YOUR ASSIGNMENT:
Only lines with the string "ellipse" should be returned from the data below.

DATA PROVIDED:

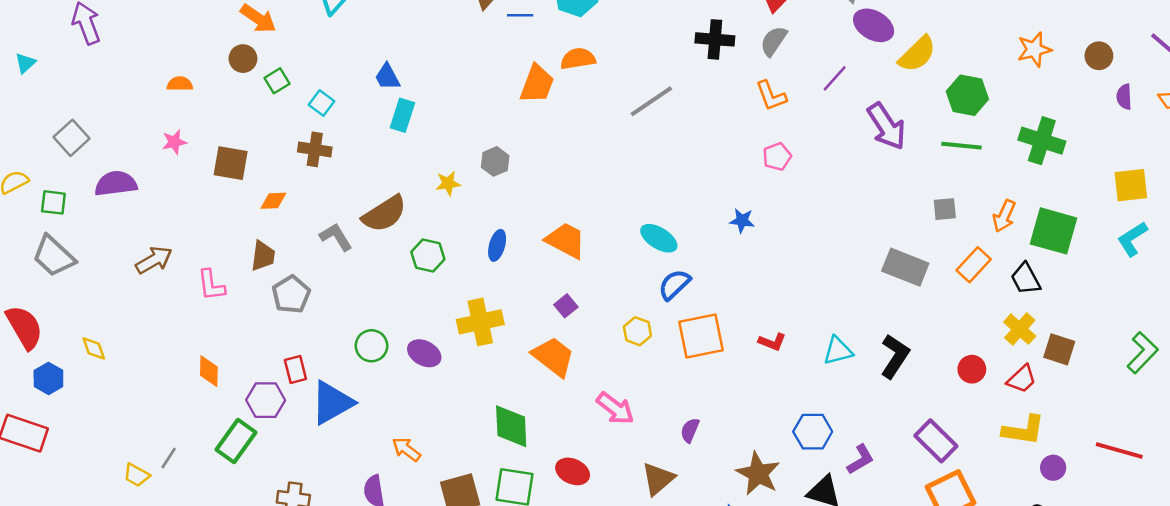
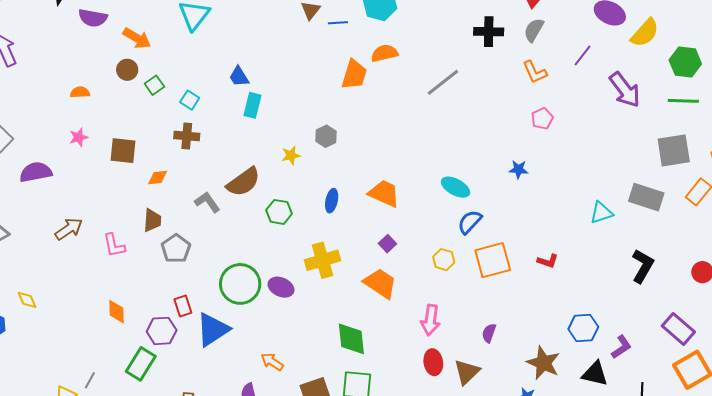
gray square: (945, 209) -> (674, 150), size x1.8
green circle: (371, 346) -> (240, 284), size x1.6
cyan triangle: (838, 351) -> (601, 213), moved
pink arrow: (615, 408) -> (430, 320), turned 64
red ellipse: (573, 471) -> (433, 362), moved, turned 60

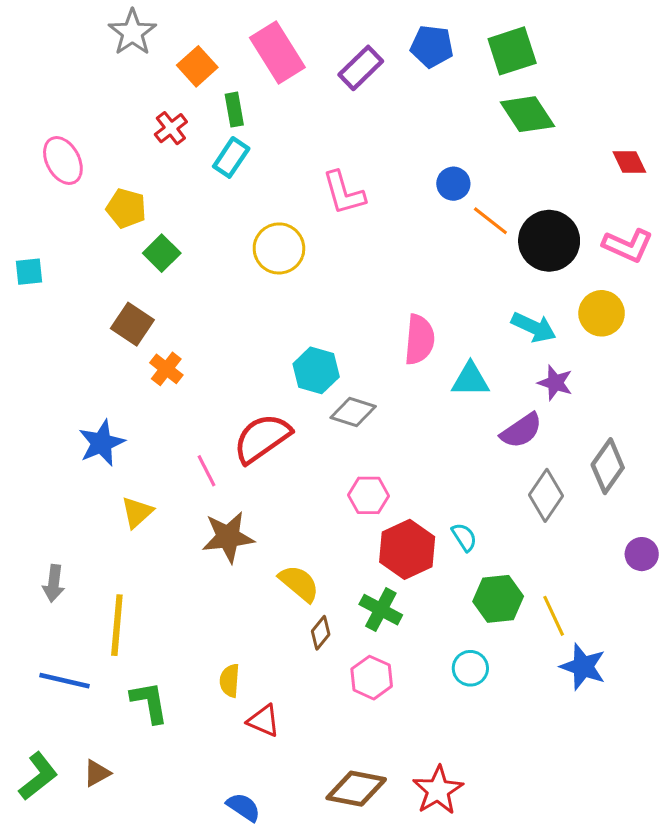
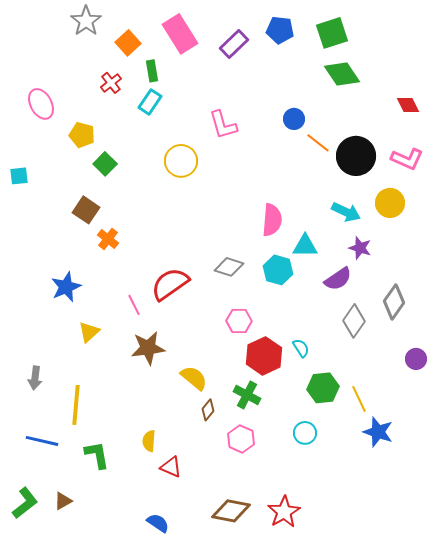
cyan hexagon: (316, 370) -> (278, 270), moved

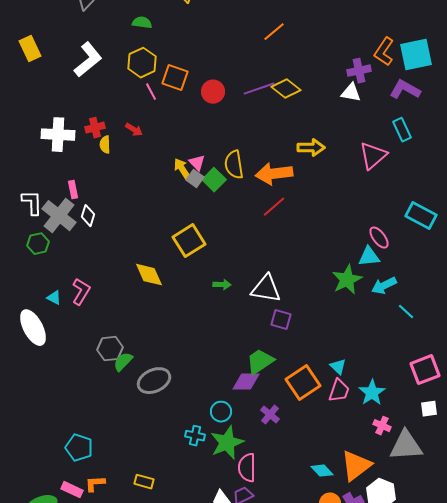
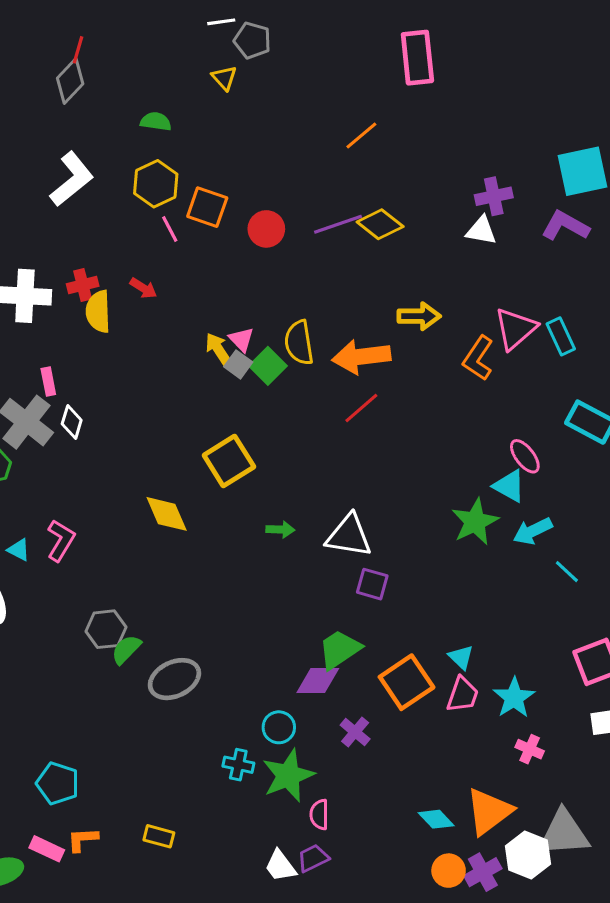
orange L-shape: (384, 52) -> (478, 358), moved
cyan rectangle: (402, 130) -> (561, 336), moved
yellow semicircle: (105, 145) -> (98, 311), size x1.5
cyan triangle: (369, 257) -> (509, 486), turned 35
gray triangle: (406, 446) -> (564, 833), moved
pink semicircle: (247, 468) -> (319, 815), size x0.7

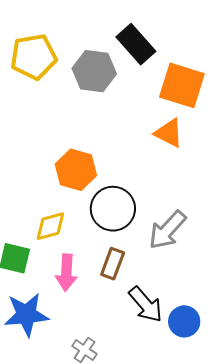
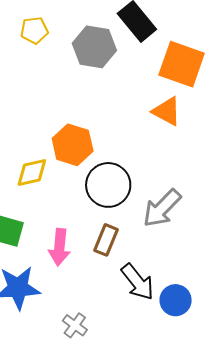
yellow pentagon: (34, 57) -> (34, 30), size x0.6
yellow diamond: (50, 226) -> (32, 172), moved

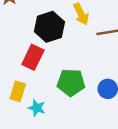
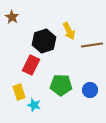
yellow rectangle: (18, 91) -> (19, 92), turned -35

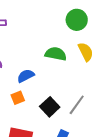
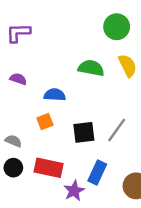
blue semicircle: (26, 76) -> (55, 95), turned 30
black square: (50, 107) -> (84, 132), turned 36

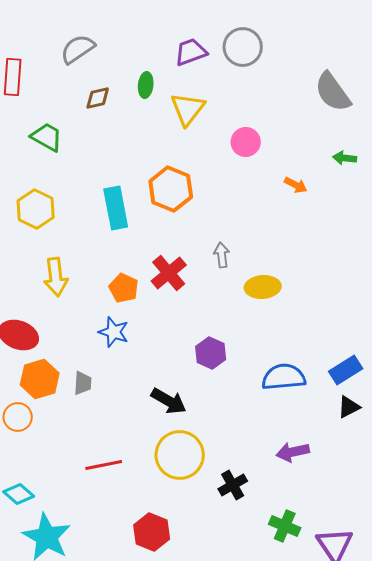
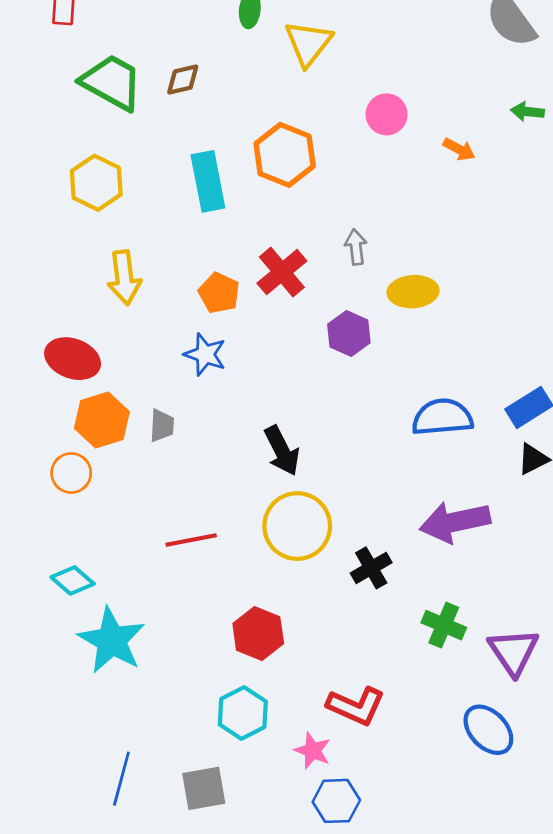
brown diamond: (98, 98) -> (183, 80), moved
green trapezoid: (47, 137) -> (112, 82), size x1.4
pink circle: (246, 142) -> (387, 114), moved
purple hexagon: (211, 353) -> (349, 333), moved
black arrow: (169, 401) -> (282, 451), turned 33
purple arrow: (293, 452) -> (455, 522), size x1.5

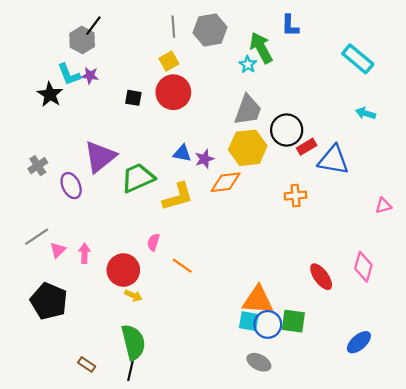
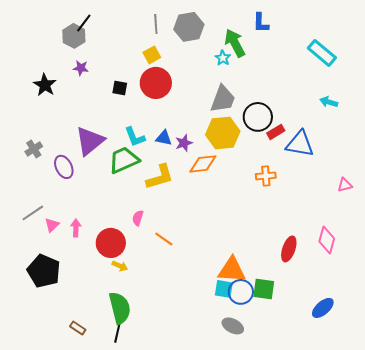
cyan L-shape: (69, 74) -> (135, 137), moved
red ellipse: (321, 277) -> (289, 249), turned 55

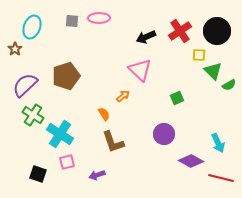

WRITTEN SOLUTION:
red ellipse: (573, 471) -> (433, 362), moved, turned 60
red ellipse: (321, 277) -> (289, 249), turned 55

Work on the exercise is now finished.